Recorded information below:

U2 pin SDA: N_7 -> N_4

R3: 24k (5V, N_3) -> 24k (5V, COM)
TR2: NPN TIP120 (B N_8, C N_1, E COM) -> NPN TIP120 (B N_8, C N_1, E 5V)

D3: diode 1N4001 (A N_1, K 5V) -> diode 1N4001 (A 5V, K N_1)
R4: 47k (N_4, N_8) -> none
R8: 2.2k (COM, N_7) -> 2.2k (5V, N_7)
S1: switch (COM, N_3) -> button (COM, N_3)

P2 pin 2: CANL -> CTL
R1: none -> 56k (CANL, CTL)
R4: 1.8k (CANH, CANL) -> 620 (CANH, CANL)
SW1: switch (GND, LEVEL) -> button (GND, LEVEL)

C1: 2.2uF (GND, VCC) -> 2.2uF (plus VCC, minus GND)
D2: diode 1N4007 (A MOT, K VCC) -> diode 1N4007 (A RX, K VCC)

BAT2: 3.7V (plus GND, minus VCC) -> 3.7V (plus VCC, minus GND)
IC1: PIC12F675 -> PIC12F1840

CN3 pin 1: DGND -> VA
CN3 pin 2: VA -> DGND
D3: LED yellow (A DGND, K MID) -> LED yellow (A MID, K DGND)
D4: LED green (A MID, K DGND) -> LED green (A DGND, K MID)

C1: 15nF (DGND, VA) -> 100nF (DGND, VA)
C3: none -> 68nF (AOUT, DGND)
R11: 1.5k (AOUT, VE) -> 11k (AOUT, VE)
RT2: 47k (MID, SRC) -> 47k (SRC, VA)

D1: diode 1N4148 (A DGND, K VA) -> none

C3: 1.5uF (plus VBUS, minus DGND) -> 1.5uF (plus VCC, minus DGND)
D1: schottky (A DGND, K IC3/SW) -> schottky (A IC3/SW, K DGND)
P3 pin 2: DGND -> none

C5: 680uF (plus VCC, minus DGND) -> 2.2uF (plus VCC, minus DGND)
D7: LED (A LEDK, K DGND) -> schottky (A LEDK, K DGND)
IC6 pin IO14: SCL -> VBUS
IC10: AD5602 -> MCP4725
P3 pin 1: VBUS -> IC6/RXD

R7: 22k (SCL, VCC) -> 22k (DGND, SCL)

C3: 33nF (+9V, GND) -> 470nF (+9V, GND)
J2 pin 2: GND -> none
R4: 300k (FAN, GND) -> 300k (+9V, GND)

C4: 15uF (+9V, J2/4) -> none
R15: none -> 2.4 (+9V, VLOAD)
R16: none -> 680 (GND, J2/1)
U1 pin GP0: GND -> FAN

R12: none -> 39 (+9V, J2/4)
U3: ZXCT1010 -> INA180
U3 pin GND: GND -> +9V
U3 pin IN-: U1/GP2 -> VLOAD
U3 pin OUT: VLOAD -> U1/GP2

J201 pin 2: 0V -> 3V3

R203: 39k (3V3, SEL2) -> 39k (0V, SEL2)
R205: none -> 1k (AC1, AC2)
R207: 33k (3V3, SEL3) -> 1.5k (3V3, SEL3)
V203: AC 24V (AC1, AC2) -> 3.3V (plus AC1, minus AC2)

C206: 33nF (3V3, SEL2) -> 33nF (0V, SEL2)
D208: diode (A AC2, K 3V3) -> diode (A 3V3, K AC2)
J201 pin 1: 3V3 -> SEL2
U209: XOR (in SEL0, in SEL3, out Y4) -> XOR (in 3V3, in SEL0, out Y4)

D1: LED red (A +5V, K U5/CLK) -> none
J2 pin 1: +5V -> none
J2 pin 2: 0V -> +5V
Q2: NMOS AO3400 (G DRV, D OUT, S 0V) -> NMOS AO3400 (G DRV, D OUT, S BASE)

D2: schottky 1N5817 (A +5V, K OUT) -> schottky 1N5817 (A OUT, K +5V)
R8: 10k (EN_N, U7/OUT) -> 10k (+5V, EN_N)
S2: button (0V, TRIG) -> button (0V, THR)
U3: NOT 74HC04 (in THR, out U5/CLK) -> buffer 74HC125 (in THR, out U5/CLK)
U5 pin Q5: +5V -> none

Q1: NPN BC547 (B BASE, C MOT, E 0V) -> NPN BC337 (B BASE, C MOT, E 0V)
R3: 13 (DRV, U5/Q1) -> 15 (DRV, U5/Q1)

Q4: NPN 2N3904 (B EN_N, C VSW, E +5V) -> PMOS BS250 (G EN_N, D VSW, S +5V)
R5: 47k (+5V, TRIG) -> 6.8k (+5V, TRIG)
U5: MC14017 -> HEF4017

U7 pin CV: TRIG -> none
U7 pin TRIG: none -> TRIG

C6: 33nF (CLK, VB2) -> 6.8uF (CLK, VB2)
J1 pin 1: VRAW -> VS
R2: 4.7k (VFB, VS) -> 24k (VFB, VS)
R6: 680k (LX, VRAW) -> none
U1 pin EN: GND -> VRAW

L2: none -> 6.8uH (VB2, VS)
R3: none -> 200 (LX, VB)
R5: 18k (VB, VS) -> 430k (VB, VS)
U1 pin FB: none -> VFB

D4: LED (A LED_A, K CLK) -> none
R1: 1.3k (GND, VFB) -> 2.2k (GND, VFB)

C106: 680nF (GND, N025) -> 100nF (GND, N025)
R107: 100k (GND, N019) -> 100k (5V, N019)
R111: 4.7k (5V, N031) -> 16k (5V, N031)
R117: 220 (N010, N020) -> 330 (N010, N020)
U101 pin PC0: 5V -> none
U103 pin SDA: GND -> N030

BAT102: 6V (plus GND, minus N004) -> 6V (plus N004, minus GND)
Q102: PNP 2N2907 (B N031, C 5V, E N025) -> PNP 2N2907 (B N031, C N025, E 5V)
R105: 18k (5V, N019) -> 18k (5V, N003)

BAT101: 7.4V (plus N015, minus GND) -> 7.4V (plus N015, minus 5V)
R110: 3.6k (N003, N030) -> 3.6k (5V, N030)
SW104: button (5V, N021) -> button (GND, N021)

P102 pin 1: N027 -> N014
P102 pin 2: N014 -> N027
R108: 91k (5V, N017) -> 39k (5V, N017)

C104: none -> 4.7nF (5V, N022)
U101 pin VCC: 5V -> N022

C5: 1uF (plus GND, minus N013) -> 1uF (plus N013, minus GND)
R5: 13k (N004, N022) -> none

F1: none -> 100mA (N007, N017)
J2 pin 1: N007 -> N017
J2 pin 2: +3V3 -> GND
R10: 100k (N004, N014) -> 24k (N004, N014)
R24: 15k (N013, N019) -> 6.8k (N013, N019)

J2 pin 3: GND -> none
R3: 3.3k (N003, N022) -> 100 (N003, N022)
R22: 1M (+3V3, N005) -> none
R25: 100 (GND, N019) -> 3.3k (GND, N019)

End of Recorded information.

*What the exercise asks*. Reproduce the entries above in full, so that each one reads exactly as before.

*Your response*.
U2 pin SDA: N_7 -> N_4

R3: 24k (5V, N_3) -> 24k (5V, COM)
TR2: NPN TIP120 (B N_8, C N_1, E COM) -> NPN TIP120 (B N_8, C N_1, E 5V)

D3: diode 1N4001 (A N_1, K 5V) -> diode 1N4001 (A 5V, K N_1)
R4: 47k (N_4, N_8) -> none
R8: 2.2k (COM, N_7) -> 2.2k (5V, N_7)
S1: switch (COM, N_3) -> button (COM, N_3)

P2 pin 2: CANL -> CTL
R1: none -> 56k (CANL, CTL)
R4: 1.8k (CANH, CANL) -> 620 (CANH, CANL)
SW1: switch (GND, LEVEL) -> button (GND, LEVEL)

C1: 2.2uF (GND, VCC) -> 2.2uF (plus VCC, minus GND)
D2: diode 1N4007 (A MOT, K VCC) -> diode 1N4007 (A RX, K VCC)

BAT2: 3.7V (plus GND, minus VCC) -> 3.7V (plus VCC, minus GND)
IC1: PIC12F675 -> PIC12F1840

CN3 pin 1: DGND -> VA
CN3 pin 2: VA -> DGND
D3: LED yellow (A DGND, K MID) -> LED yellow (A MID, K DGND)
D4: LED green (A MID, K DGND) -> LED green (A DGND, K MID)

C1: 15nF (DGND, VA) -> 100nF (DGND, VA)
C3: none -> 68nF (AOUT, DGND)
R11: 1.5k (AOUT, VE) -> 11k (AOUT, VE)
RT2: 47k (MID, SRC) -> 47k (SRC, VA)

D1: diode 1N4148 (A DGND, K VA) -> none

C3: 1.5uF (plus VBUS, minus DGND) -> 1.5uF (plus VCC, minus DGND)
D1: schottky (A DGND, K IC3/SW) -> schottky (A IC3/SW, K DGND)
P3 pin 2: DGND -> none

C5: 680uF (plus VCC, minus DGND) -> 2.2uF (plus VCC, minus DGND)
D7: LED (A LEDK, K DGND) -> schottky (A LEDK, K DGND)
IC6 pin IO14: SCL -> VBUS
IC10: AD5602 -> MCP4725
P3 pin 1: VBUS -> IC6/RXD

R7: 22k (SCL, VCC) -> 22k (DGND, SCL)

C3: 33nF (+9V, GND) -> 470nF (+9V, GND)
J2 pin 2: GND -> none
R4: 300k (FAN, GND) -> 300k (+9V, GND)

C4: 15uF (+9V, J2/4) -> none
R15: none -> 2.4 (+9V, VLOAD)
R16: none -> 680 (GND, J2/1)
U1 pin GP0: GND -> FAN

R12: none -> 39 (+9V, J2/4)
U3: ZXCT1010 -> INA180
U3 pin GND: GND -> +9V
U3 pin IN-: U1/GP2 -> VLOAD
U3 pin OUT: VLOAD -> U1/GP2

J201 pin 2: 0V -> 3V3

R203: 39k (3V3, SEL2) -> 39k (0V, SEL2)
R205: none -> 1k (AC1, AC2)
R207: 33k (3V3, SEL3) -> 1.5k (3V3, SEL3)
V203: AC 24V (AC1, AC2) -> 3.3V (plus AC1, minus AC2)

C206: 33nF (3V3, SEL2) -> 33nF (0V, SEL2)
D208: diode (A AC2, K 3V3) -> diode (A 3V3, K AC2)
J201 pin 1: 3V3 -> SEL2
U209: XOR (in SEL0, in SEL3, out Y4) -> XOR (in 3V3, in SEL0, out Y4)

D1: LED red (A +5V, K U5/CLK) -> none
J2 pin 1: +5V -> none
J2 pin 2: 0V -> +5V
Q2: NMOS AO3400 (G DRV, D OUT, S 0V) -> NMOS AO3400 (G DRV, D OUT, S BASE)

D2: schottky 1N5817 (A +5V, K OUT) -> schottky 1N5817 (A OUT, K +5V)
R8: 10k (EN_N, U7/OUT) -> 10k (+5V, EN_N)
S2: button (0V, TRIG) -> button (0V, THR)
U3: NOT 74HC04 (in THR, out U5/CLK) -> buffer 74HC125 (in THR, out U5/CLK)
U5 pin Q5: +5V -> none

Q1: NPN BC547 (B BASE, C MOT, E 0V) -> NPN BC337 (B BASE, C MOT, E 0V)
R3: 13 (DRV, U5/Q1) -> 15 (DRV, U5/Q1)

Q4: NPN 2N3904 (B EN_N, C VSW, E +5V) -> PMOS BS250 (G EN_N, D VSW, S +5V)
R5: 47k (+5V, TRIG) -> 6.8k (+5V, TRIG)
U5: MC14017 -> HEF4017

U7 pin CV: TRIG -> none
U7 pin TRIG: none -> TRIG

C6: 33nF (CLK, VB2) -> 6.8uF (CLK, VB2)
J1 pin 1: VRAW -> VS
R2: 4.7k (VFB, VS) -> 24k (VFB, VS)
R6: 680k (LX, VRAW) -> none
U1 pin EN: GND -> VRAW

L2: none -> 6.8uH (VB2, VS)
R3: none -> 200 (LX, VB)
R5: 18k (VB, VS) -> 430k (VB, VS)
U1 pin FB: none -> VFB

D4: LED (A LED_A, K CLK) -> none
R1: 1.3k (GND, VFB) -> 2.2k (GND, VFB)

C106: 680nF (GND, N025) -> 100nF (GND, N025)
R107: 100k (GND, N019) -> 100k (5V, N019)
R111: 4.7k (5V, N031) -> 16k (5V, N031)
R117: 220 (N010, N020) -> 330 (N010, N020)
U101 pin PC0: 5V -> none
U103 pin SDA: GND -> N030

BAT102: 6V (plus GND, minus N004) -> 6V (plus N004, minus GND)
Q102: PNP 2N2907 (B N031, C 5V, E N025) -> PNP 2N2907 (B N031, C N025, E 5V)
R105: 18k (5V, N019) -> 18k (5V, N003)

BAT101: 7.4V (plus N015, minus GND) -> 7.4V (plus N015, minus 5V)
R110: 3.6k (N003, N030) -> 3.6k (5V, N030)
SW104: button (5V, N021) -> button (GND, N021)

P102 pin 1: N027 -> N014
P102 pin 2: N014 -> N027
R108: 91k (5V, N017) -> 39k (5V, N017)

C104: none -> 4.7nF (5V, N022)
U101 pin VCC: 5V -> N022

C5: 1uF (plus GND, minus N013) -> 1uF (plus N013, minus GND)
R5: 13k (N004, N022) -> none

F1: none -> 100mA (N007, N017)
J2 pin 1: N007 -> N017
J2 pin 2: +3V3 -> GND
R10: 100k (N004, N014) -> 24k (N004, N014)
R24: 15k (N013, N019) -> 6.8k (N013, N019)

J2 pin 3: GND -> none
R3: 3.3k (N003, N022) -> 100 (N003, N022)
R22: 1M (+3V3, N005) -> none
R25: 100 (GND, N019) -> 3.3k (GND, N019)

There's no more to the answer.